# START OF Working data
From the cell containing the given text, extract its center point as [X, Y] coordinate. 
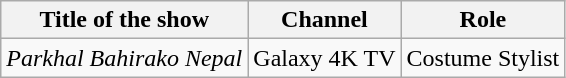
Parkhal Bahirako Nepal [124, 58]
Costume Stylist [483, 58]
Role [483, 20]
Galaxy 4K TV [324, 58]
Channel [324, 20]
Title of the show [124, 20]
# END OF Working data
→ **What you are asked to do**
Report every line of the items above that contains the word "text". Letter case counts.

→ **Response to the task**
From the cell containing the given text, extract its center point as [X, Y] coordinate. 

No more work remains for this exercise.